§ **Your instructions**
Needed from the data below: every line from the one with "building: [43,107,125,179] -> none" up to and including the one with "building: [250,265,291,280] -> none", repeated exactly and with nothing else.

§ **Materials provided**
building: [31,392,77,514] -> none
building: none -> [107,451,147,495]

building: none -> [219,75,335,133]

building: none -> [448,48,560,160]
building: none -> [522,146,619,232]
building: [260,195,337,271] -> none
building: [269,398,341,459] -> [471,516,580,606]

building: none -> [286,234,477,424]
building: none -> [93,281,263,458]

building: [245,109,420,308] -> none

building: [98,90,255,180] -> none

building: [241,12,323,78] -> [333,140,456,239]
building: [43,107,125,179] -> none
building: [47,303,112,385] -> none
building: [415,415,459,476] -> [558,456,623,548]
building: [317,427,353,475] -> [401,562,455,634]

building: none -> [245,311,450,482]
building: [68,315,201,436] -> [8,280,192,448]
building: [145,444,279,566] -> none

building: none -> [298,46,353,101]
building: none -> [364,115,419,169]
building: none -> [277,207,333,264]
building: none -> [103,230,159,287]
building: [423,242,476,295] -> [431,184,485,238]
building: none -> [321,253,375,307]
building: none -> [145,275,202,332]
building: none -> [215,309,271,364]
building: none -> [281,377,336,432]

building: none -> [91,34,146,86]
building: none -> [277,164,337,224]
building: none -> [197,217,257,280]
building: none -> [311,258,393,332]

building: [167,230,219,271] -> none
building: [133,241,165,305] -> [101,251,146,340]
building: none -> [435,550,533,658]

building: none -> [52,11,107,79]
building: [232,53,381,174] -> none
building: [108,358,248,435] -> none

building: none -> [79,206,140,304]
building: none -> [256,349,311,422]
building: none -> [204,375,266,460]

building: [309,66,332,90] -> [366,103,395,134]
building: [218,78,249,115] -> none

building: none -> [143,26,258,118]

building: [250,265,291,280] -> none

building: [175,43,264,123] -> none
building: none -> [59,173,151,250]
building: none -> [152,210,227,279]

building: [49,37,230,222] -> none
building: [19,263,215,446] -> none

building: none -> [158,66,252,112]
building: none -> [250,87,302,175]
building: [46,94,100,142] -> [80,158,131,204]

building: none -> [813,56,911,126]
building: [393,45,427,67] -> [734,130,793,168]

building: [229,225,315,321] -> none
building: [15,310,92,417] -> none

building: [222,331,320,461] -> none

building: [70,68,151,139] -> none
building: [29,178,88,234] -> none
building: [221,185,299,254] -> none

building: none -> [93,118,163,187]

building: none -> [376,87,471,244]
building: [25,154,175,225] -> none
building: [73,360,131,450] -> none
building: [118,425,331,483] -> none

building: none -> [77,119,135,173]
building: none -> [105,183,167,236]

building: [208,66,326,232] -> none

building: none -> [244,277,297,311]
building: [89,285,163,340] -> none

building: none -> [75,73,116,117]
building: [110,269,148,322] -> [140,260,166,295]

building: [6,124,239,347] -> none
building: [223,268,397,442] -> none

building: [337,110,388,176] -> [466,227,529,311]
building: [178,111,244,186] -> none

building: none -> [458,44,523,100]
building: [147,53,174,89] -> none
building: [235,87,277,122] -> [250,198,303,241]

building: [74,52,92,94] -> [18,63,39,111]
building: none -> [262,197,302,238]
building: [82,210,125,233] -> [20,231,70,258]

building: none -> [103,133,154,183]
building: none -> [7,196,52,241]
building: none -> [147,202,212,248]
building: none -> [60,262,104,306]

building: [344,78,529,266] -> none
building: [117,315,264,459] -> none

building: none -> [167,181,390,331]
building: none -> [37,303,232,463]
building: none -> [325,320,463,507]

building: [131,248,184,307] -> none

§ **Output of the exercise**
building: [43,107,125,179] -> none
building: [47,303,112,385] -> none
building: [415,415,459,476] -> [558,456,623,548]
building: [317,427,353,475] -> [401,562,455,634]

building: none -> [245,311,450,482]
building: [68,315,201,436] -> [8,280,192,448]
building: [145,444,279,566] -> none

building: none -> [298,46,353,101]
building: none -> [364,115,419,169]
building: none -> [277,207,333,264]
building: none -> [103,230,159,287]
building: [423,242,476,295] -> [431,184,485,238]
building: none -> [321,253,375,307]
building: none -> [145,275,202,332]
building: none -> [215,309,271,364]
building: none -> [281,377,336,432]

building: none -> [91,34,146,86]
building: none -> [277,164,337,224]
building: none -> [197,217,257,280]
building: none -> [311,258,393,332]

building: [167,230,219,271] -> none
building: [133,241,165,305] -> [101,251,146,340]
building: none -> [435,550,533,658]

building: none -> [52,11,107,79]
building: [232,53,381,174] -> none
building: [108,358,248,435] -> none

building: none -> [79,206,140,304]
building: none -> [256,349,311,422]
building: none -> [204,375,266,460]

building: [309,66,332,90] -> [366,103,395,134]
building: [218,78,249,115] -> none

building: none -> [143,26,258,118]

building: [250,265,291,280] -> none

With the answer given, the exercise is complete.